[Parte di un file di dati]
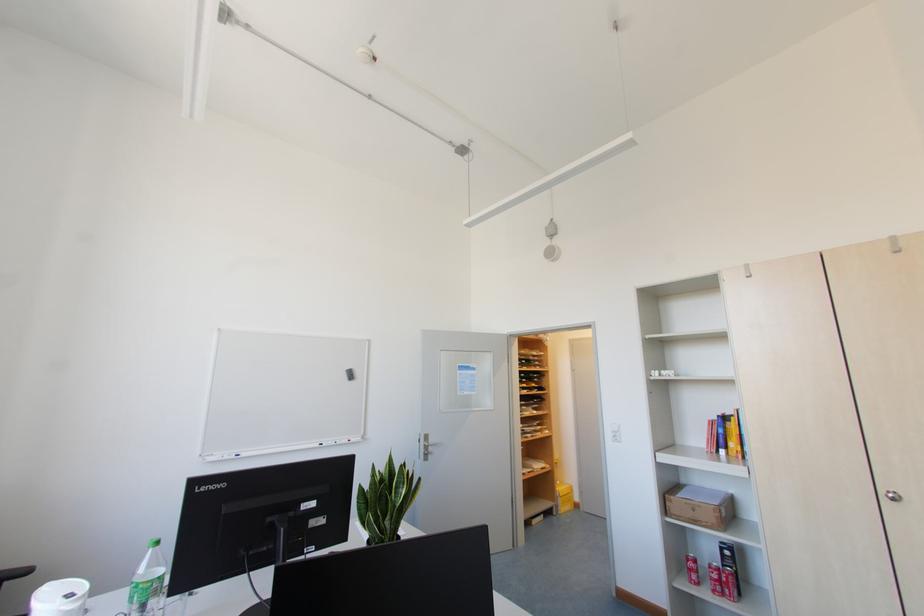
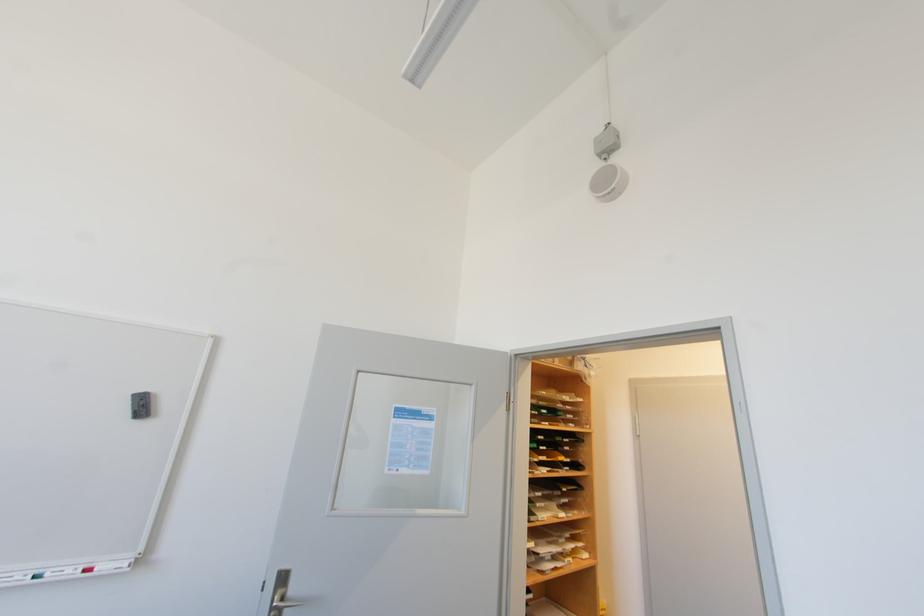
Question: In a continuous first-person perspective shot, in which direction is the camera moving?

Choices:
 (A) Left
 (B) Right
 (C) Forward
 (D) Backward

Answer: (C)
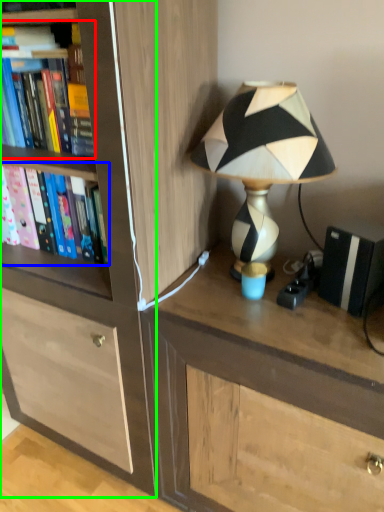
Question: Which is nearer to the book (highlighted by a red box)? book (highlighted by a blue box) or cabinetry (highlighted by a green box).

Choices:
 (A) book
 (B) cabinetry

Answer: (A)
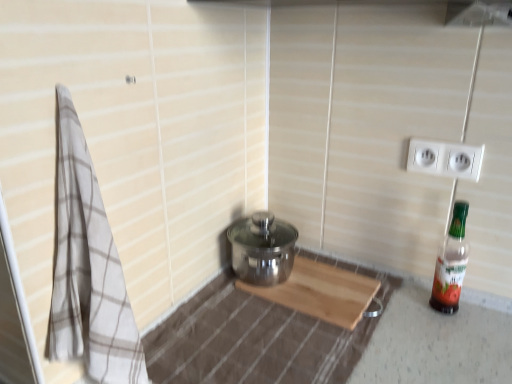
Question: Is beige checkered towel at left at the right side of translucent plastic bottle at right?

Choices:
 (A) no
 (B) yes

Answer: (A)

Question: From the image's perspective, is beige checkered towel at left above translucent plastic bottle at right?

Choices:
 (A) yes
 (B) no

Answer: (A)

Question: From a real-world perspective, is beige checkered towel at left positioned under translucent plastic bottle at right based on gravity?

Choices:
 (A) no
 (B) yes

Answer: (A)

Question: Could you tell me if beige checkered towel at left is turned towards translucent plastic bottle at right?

**Consegna**
Riscrivi l'elenco sostituendo ogni occorrenza di "beige checkered towel" con "gray striped towel" e lasciando invariato tutto il resto. Non riportare le immagini.

**Risposta**
Question: In a continuous first-person perspective shot, in which direction is the camera moving?

Choices:
 (A) Left
 (B) Right
 (C) Forward
 (D) Backward

Answer: (C)
Question: Which is nearer to the book (highlighted by a red box)? book (highlighted by a blue box) or cabinetry (highlighted by a green box).

Choices:
 (A) book
 (B) cabinetry

Answer: (A)
Question: Is gray striped towel at left at the right side of translucent plastic bottle at right?

Choices:
 (A) no
 (B) yes

Answer: (A)

Question: From the image's perspective, is gray striped towel at left above translucent plastic bottle at right?

Choices:
 (A) yes
 (B) no

Answer: (A)

Question: From a real-world perspective, is gray striped towel at left positioned under translucent plastic bottle at right based on gravity?

Choices:
 (A) no
 (B) yes

Answer: (A)

Question: Could you tell me if gray striped towel at left is turned towards translucent plastic bottle at right?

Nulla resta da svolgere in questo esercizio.